• _Exercise prompt_: Starting at the line that holds "parser54: [271,55,321,94] ->" and stopping at the line that holds "videos - Browser: [369,7,621,173]", restate the records below word for word, with both of those lines included.

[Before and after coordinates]

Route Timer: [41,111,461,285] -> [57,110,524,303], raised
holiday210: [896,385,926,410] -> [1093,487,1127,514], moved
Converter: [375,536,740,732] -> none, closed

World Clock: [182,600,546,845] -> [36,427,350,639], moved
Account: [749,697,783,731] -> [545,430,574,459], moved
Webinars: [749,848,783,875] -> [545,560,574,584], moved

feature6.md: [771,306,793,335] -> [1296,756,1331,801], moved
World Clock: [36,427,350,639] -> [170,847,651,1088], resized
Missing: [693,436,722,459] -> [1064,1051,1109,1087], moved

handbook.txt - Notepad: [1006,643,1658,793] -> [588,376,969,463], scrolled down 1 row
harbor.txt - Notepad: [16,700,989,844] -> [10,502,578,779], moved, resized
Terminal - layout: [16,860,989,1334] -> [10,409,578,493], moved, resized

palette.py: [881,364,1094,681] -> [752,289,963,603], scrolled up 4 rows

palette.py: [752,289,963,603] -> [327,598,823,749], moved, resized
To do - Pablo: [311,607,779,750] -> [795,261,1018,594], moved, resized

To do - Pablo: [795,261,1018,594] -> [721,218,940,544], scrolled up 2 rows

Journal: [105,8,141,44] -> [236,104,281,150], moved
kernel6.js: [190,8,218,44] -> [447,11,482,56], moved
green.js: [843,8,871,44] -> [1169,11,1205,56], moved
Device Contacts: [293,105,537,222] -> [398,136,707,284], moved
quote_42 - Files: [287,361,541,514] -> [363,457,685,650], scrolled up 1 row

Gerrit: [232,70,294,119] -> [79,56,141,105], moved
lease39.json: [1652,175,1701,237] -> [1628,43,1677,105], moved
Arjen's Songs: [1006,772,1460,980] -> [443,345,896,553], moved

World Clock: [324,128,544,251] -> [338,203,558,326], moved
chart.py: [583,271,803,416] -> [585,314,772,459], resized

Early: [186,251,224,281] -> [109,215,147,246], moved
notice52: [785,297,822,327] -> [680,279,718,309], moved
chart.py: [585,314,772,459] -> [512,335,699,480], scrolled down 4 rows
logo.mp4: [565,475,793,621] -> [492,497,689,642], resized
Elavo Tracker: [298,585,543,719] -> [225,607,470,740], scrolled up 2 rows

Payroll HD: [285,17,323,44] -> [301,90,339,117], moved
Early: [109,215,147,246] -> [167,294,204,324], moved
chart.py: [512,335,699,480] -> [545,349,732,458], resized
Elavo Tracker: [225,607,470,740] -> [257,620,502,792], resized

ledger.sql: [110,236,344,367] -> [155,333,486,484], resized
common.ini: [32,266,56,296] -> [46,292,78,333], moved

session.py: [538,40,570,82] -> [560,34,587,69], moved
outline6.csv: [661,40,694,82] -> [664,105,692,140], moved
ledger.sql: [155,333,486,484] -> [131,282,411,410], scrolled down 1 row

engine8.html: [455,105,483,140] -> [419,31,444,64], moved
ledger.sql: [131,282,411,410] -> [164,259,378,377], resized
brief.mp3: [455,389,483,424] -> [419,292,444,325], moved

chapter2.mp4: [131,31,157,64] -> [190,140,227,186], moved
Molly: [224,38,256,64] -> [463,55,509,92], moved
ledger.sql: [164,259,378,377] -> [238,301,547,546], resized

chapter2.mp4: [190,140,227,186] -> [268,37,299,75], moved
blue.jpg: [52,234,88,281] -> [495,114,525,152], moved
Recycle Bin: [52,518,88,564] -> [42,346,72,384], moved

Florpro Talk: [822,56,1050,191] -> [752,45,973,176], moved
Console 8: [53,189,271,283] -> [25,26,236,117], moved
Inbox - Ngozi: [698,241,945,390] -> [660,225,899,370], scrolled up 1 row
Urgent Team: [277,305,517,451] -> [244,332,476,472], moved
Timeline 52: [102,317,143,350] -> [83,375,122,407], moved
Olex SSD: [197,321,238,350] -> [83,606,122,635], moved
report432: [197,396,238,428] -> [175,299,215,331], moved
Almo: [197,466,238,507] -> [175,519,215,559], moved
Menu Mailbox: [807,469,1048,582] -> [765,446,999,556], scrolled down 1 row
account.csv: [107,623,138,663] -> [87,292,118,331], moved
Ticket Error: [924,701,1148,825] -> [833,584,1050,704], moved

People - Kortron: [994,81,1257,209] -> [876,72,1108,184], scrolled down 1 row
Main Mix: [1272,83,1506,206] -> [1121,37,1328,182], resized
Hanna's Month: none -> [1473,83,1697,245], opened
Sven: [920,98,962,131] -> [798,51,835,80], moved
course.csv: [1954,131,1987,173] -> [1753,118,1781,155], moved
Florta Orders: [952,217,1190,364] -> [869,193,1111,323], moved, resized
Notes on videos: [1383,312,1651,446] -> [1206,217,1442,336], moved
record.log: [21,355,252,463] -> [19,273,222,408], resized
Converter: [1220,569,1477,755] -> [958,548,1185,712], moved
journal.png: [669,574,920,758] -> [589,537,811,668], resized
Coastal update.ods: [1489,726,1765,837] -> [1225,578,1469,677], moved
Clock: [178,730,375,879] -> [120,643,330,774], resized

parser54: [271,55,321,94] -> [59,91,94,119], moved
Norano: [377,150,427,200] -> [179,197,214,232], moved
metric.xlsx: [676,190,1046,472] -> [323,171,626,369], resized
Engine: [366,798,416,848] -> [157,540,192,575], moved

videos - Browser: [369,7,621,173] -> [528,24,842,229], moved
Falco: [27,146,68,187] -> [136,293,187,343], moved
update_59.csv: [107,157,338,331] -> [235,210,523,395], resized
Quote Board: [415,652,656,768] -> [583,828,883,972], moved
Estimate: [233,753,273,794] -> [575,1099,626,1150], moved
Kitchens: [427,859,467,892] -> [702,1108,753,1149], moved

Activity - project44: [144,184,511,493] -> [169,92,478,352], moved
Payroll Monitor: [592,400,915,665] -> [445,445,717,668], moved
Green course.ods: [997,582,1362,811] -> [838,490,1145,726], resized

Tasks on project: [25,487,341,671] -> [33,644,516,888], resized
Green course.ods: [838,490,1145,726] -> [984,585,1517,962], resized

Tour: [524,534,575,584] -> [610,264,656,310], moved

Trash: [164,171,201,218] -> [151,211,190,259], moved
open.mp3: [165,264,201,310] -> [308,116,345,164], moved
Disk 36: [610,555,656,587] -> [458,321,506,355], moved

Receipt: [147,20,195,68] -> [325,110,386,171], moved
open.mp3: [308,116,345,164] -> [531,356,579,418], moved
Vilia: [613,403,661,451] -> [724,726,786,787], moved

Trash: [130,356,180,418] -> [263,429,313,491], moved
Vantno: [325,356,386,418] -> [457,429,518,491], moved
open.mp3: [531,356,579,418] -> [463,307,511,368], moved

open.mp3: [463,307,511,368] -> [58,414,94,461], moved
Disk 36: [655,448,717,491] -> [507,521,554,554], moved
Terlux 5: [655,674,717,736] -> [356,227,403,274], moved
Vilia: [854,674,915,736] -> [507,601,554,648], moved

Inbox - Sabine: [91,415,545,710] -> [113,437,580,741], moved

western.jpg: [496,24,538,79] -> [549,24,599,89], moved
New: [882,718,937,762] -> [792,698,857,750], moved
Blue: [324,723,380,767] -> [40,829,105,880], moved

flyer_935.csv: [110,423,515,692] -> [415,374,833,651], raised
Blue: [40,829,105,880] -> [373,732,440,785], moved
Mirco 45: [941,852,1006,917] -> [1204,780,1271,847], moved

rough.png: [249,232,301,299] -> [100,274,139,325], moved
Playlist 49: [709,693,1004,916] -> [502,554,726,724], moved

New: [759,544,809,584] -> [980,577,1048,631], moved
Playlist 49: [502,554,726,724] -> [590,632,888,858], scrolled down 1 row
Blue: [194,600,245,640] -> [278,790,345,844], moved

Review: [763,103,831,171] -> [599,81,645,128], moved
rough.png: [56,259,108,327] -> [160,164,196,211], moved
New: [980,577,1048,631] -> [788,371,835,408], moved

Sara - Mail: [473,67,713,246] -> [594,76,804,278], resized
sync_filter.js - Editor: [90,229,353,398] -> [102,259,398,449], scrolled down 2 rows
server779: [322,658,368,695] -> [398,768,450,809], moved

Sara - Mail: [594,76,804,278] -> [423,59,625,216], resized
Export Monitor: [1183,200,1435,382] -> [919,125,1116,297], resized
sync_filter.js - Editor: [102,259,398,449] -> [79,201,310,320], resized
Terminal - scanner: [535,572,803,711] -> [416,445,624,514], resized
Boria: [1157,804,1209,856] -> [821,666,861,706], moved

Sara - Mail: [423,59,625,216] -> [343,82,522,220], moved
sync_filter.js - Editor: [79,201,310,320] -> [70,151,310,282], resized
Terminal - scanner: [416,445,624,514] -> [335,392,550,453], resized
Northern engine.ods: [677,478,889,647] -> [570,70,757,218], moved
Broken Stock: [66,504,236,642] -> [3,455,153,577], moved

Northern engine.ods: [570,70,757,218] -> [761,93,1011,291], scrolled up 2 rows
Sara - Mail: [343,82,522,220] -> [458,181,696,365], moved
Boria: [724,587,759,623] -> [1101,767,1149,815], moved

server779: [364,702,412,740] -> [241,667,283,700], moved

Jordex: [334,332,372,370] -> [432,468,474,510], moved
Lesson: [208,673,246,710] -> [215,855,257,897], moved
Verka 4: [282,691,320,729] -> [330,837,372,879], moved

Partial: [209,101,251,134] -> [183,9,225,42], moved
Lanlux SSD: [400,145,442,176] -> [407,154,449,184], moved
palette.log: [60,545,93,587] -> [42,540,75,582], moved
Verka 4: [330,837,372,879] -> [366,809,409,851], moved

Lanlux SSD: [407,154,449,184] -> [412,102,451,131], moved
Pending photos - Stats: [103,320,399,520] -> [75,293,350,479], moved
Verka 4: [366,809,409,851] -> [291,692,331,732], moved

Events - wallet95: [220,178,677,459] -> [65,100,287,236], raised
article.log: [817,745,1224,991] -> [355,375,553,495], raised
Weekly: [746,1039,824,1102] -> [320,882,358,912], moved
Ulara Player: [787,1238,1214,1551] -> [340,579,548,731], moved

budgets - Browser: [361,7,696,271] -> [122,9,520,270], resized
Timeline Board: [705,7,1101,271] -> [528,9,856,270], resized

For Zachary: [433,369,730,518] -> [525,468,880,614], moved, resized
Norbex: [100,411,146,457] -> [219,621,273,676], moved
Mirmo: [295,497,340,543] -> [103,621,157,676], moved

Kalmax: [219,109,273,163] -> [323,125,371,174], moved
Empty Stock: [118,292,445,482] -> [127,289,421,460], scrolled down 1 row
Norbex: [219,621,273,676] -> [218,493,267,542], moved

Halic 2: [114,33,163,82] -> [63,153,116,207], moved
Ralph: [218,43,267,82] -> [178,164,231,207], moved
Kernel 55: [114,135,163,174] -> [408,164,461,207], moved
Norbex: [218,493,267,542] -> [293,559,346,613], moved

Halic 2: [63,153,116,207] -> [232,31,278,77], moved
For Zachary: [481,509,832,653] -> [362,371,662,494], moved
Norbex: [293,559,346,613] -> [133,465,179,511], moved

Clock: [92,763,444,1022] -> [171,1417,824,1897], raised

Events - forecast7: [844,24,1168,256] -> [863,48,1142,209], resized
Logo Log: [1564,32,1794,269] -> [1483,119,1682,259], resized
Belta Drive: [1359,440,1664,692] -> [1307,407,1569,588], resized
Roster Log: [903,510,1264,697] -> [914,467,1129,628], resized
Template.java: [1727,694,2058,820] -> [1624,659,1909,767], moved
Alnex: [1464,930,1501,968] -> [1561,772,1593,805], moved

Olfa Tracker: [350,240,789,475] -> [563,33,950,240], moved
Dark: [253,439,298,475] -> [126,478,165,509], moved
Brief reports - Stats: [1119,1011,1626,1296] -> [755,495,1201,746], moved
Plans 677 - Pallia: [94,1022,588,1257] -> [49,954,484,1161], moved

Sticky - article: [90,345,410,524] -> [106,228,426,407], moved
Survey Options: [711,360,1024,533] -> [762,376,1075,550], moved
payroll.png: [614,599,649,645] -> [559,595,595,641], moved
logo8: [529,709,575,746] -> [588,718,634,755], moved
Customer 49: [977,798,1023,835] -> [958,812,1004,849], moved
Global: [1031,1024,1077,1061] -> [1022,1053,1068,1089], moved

• _Completed exercise_:
parser54: [271,55,321,94] -> [59,91,94,119], moved
Norano: [377,150,427,200] -> [179,197,214,232], moved
metric.xlsx: [676,190,1046,472] -> [323,171,626,369], resized
Engine: [366,798,416,848] -> [157,540,192,575], moved

videos - Browser: [369,7,621,173] -> [528,24,842,229], moved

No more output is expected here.